● **Supplied data**:
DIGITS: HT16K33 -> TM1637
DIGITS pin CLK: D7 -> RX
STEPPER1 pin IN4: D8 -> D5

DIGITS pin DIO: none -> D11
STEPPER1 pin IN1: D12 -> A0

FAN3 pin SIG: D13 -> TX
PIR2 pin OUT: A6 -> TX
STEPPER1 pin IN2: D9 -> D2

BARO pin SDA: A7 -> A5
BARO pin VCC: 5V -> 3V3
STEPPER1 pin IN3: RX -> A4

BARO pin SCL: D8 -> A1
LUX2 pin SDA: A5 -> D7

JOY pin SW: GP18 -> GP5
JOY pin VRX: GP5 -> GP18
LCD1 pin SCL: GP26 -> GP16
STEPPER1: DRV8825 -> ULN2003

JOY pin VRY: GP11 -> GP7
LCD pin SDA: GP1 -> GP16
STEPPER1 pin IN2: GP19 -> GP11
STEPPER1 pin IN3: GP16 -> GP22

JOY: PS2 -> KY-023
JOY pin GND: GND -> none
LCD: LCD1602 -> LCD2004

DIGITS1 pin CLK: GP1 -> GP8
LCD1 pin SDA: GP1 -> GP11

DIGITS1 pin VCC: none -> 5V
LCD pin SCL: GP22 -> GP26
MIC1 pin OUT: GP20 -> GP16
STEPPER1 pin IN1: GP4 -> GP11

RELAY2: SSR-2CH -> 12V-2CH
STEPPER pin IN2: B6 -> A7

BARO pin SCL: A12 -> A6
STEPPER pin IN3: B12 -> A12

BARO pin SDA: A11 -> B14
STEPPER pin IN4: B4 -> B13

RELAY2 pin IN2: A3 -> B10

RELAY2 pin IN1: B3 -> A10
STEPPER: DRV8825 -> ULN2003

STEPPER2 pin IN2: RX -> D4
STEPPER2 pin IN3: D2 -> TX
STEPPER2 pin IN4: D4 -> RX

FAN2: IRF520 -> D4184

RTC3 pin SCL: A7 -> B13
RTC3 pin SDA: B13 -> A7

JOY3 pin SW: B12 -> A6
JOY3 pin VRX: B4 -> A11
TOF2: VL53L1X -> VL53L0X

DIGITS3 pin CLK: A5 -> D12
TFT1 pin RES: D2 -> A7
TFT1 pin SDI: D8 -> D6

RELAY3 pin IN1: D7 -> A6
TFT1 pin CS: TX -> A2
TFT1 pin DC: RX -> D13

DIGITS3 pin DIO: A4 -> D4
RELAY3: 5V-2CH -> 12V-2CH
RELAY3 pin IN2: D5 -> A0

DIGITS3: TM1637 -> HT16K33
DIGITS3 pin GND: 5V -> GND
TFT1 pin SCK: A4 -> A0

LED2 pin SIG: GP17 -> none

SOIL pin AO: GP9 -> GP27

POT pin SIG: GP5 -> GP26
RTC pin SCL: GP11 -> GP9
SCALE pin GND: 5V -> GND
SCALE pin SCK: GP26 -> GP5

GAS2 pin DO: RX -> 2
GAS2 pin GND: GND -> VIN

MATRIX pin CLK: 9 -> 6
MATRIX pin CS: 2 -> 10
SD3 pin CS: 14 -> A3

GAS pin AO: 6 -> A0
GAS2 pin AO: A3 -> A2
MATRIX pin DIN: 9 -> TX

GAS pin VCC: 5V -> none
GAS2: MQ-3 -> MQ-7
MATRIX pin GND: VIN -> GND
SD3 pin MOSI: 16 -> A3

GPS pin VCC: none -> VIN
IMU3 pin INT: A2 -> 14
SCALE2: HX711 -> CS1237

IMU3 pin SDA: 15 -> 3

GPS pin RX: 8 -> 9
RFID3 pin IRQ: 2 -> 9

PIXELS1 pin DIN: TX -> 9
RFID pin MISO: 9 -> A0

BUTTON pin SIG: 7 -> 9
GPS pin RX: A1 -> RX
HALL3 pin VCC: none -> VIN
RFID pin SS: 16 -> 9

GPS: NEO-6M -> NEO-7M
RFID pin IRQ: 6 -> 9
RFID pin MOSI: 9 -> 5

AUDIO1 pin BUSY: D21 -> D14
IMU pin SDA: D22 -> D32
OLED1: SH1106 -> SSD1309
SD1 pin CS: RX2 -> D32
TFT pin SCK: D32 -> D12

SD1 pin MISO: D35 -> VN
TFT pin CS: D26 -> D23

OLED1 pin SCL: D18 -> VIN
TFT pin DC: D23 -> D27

● **Instructions for the task**: Only the lines from the beginning of the entries through the line bearing "BARO pin VCC: 5V -> 3V3" should be returned, each exactly as written.

● **Result below**:
DIGITS: HT16K33 -> TM1637
DIGITS pin CLK: D7 -> RX
STEPPER1 pin IN4: D8 -> D5

DIGITS pin DIO: none -> D11
STEPPER1 pin IN1: D12 -> A0

FAN3 pin SIG: D13 -> TX
PIR2 pin OUT: A6 -> TX
STEPPER1 pin IN2: D9 -> D2

BARO pin SDA: A7 -> A5
BARO pin VCC: 5V -> 3V3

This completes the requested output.